** START MATERIAL FOR THIS TASK **

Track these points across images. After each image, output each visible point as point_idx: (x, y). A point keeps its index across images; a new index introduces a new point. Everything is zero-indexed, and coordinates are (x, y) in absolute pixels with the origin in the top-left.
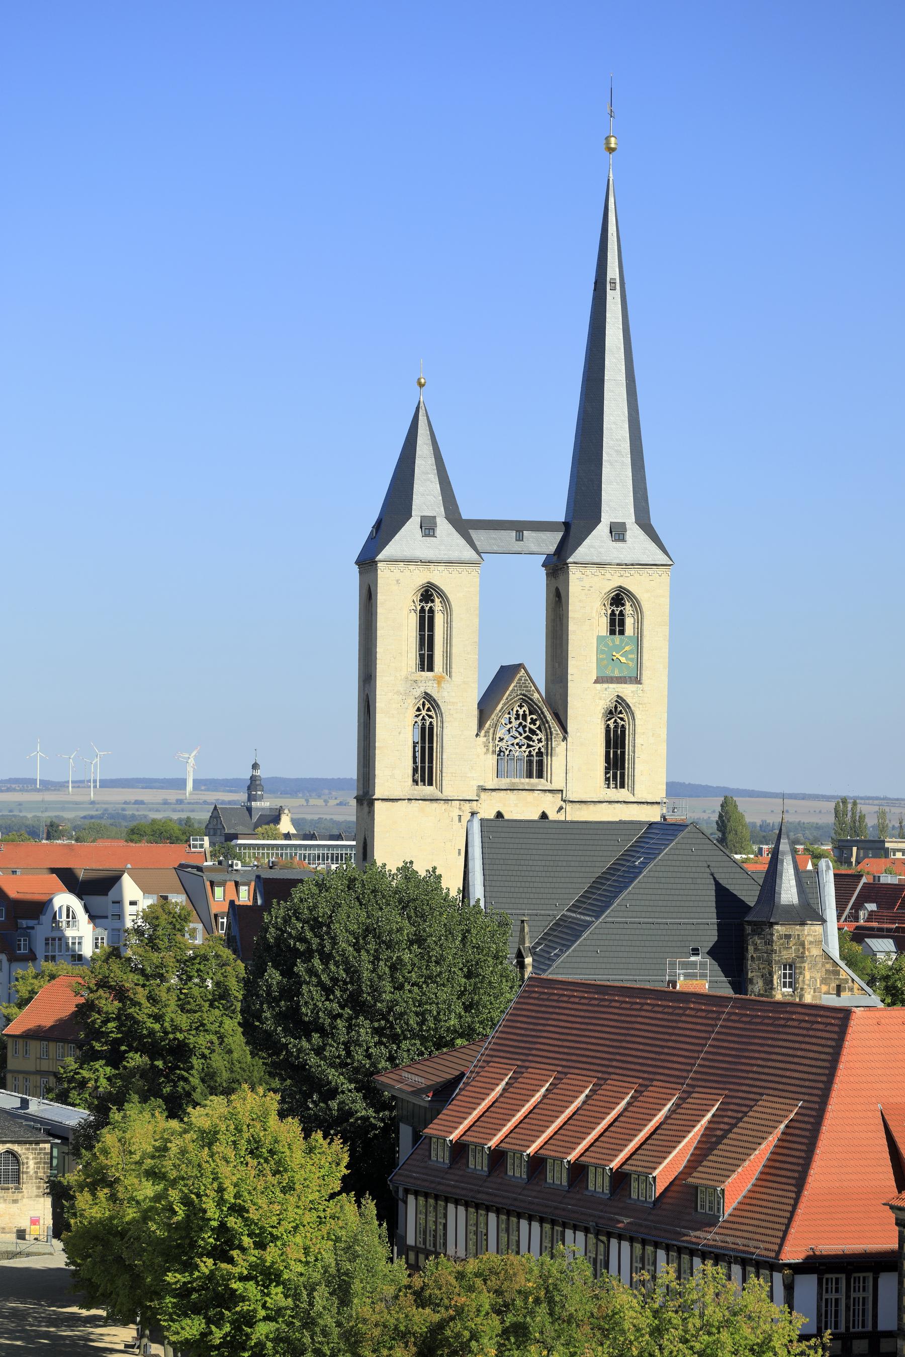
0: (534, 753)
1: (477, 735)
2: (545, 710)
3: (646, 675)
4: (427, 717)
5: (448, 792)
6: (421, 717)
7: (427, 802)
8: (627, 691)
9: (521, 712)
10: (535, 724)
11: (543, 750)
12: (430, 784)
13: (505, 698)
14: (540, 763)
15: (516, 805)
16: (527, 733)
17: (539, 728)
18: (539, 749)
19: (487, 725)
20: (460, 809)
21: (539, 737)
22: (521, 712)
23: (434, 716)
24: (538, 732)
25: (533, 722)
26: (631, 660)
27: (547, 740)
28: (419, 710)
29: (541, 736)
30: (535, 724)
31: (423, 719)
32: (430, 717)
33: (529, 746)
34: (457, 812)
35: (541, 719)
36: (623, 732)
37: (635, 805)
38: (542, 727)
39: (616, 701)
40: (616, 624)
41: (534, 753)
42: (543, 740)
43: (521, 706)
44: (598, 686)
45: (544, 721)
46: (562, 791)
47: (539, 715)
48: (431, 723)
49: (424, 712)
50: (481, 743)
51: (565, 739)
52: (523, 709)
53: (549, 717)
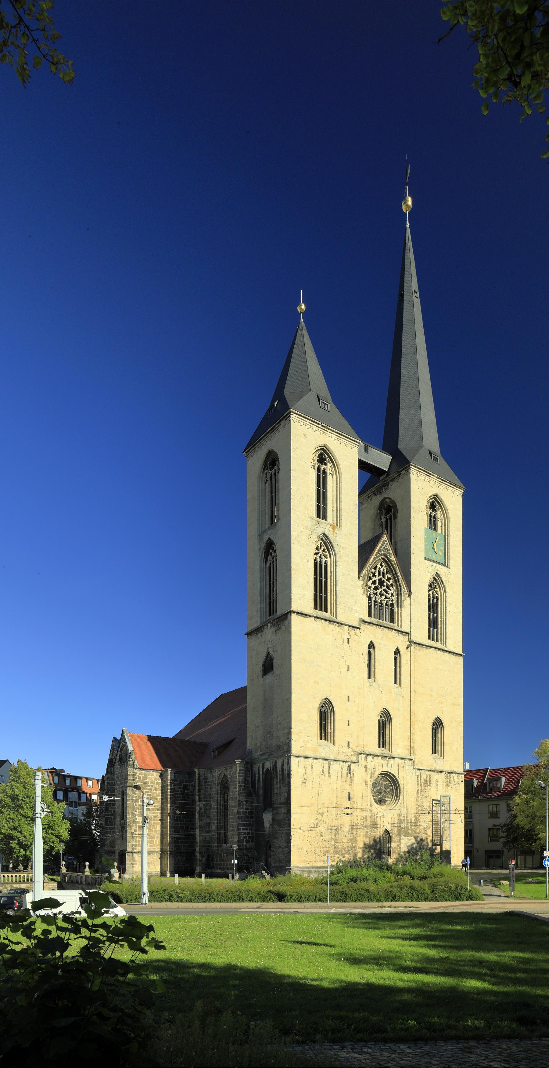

** END MATERIAL FOR THIS TASK **

WRITTEN REQUEST ::
Please update the items above by changing "top-left" to "upper-left" and leaving everything else as it is. Give the text of all the items without the pictures.

ANSWER TO THIS TASK ::
Track these points across images. After each image, output each visible point as point_idx: (x, y). A point keeps its index across images; a new index introduces a new point. Everything is zero-indexed, and coordinates are (x, y) in absolute pixels with the origin in the upper-left.
0: (534, 753)
1: (477, 735)
2: (545, 710)
3: (646, 675)
4: (427, 717)
5: (448, 792)
6: (421, 717)
7: (427, 802)
8: (627, 691)
9: (521, 712)
10: (535, 724)
11: (543, 750)
12: (430, 784)
13: (505, 698)
14: (540, 763)
15: (516, 805)
16: (527, 733)
17: (539, 728)
18: (539, 749)
19: (487, 725)
20: (460, 809)
21: (539, 737)
22: (521, 712)
23: (434, 716)
24: (538, 732)
25: (533, 722)
26: (631, 660)
27: (547, 740)
28: (419, 710)
29: (541, 736)
30: (535, 724)
31: (423, 719)
32: (430, 717)
33: (529, 746)
34: (457, 812)
35: (541, 719)
36: (623, 732)
37: (635, 805)
38: (542, 727)
39: (616, 701)
40: (616, 624)
41: (534, 753)
42: (543, 740)
43: (521, 706)
44: (598, 686)
45: (544, 721)
46: (562, 791)
47: (539, 715)
48: (431, 723)
49: (424, 712)
50: (481, 743)
51: (565, 739)
52: (523, 709)
53: (549, 717)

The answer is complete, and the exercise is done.